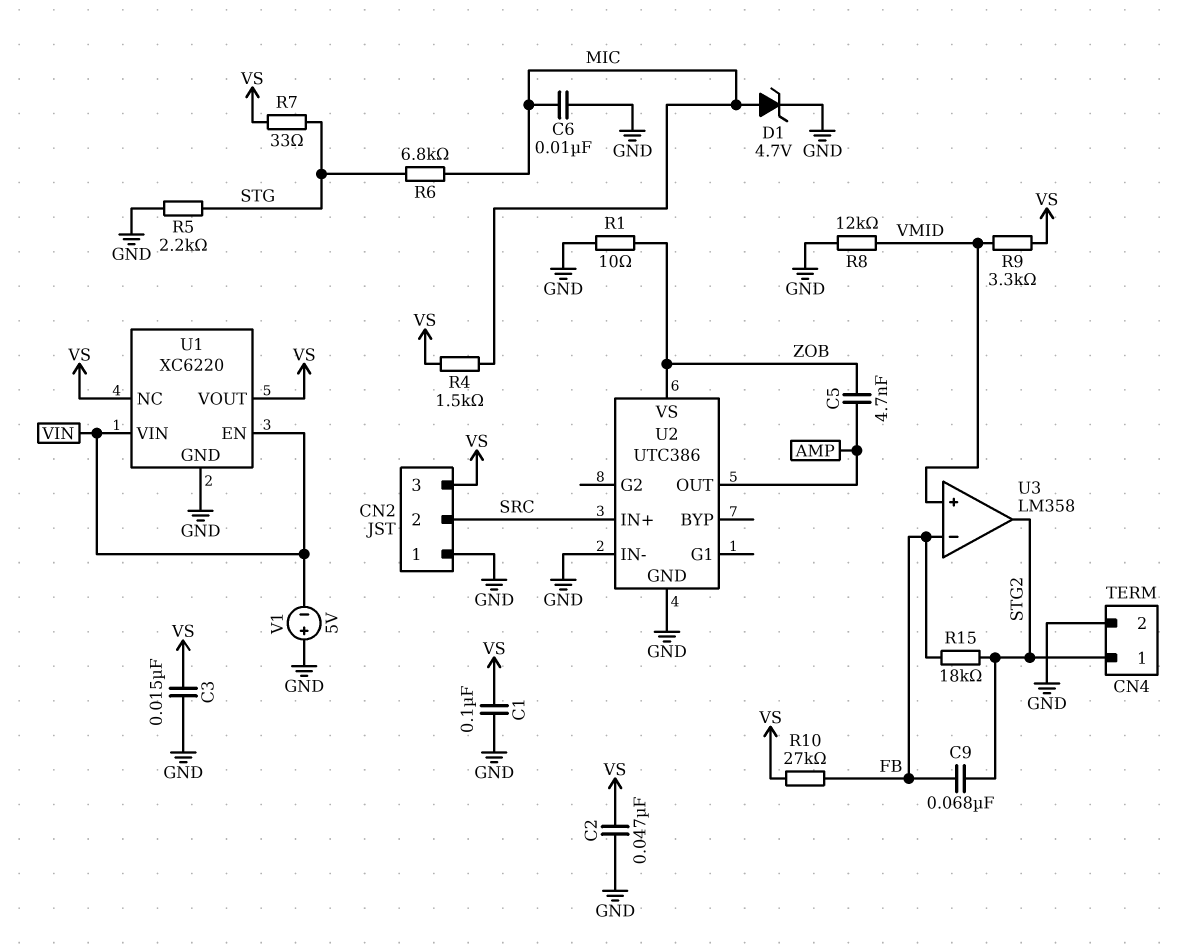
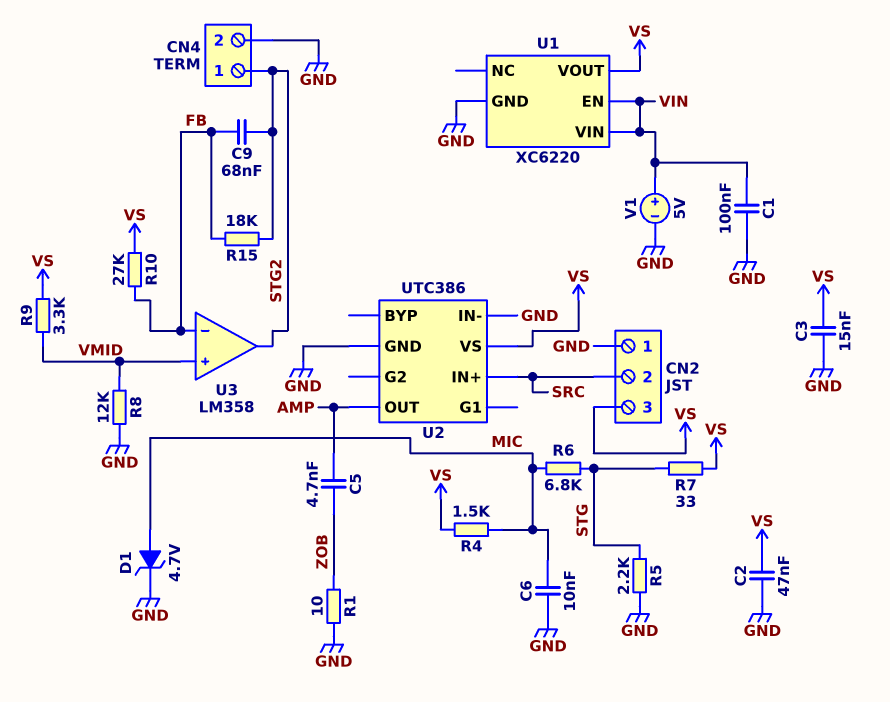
C1: 100nF (GND, VS) -> 100nF (GND, VIN)
U1 pin NC: VS -> none
U2 pin VS: ZOB -> VS
V1: 5V (plus GND, minus VIN) -> 5V (plus VIN, minus GND)

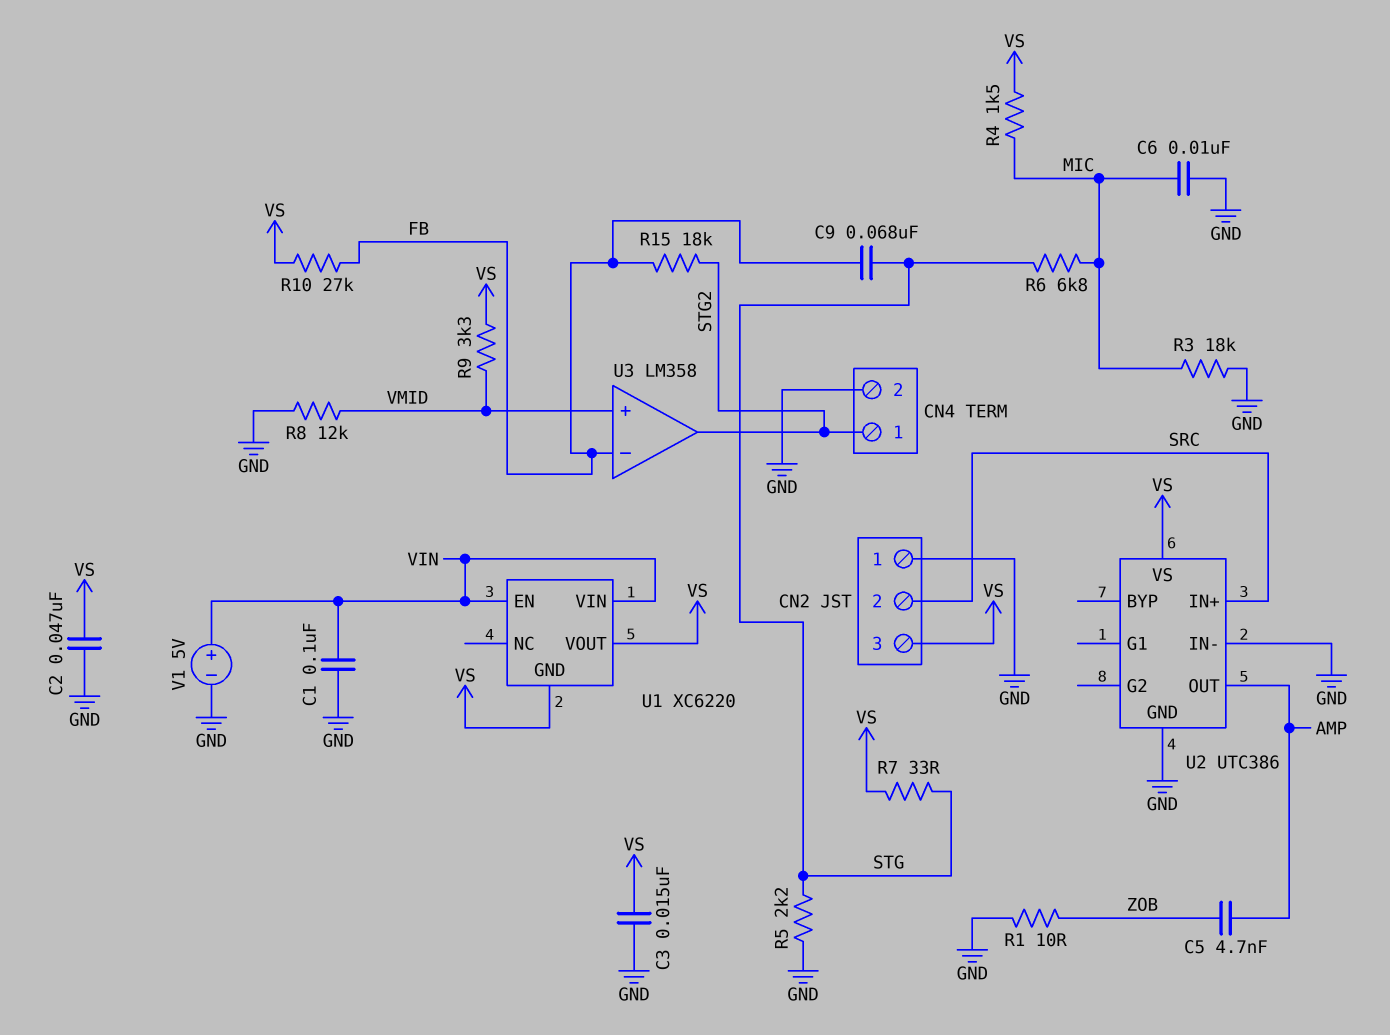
C9: 68nF (FB, STG2) -> 68nF (FB, STG)
D1: zener 4.7V (A MIC, K GND) -> none
R3: none -> 18k (GND, MIC)
U1 pin GND: GND -> VS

WHAT YOU WILL DO>
Please return all lines above in which the string "none" is found.

WRITTEN SOLUTION>
U1 pin NC: VS -> none
D1: zener 4.7V (A MIC, K GND) -> none
R3: none -> 18k (GND, MIC)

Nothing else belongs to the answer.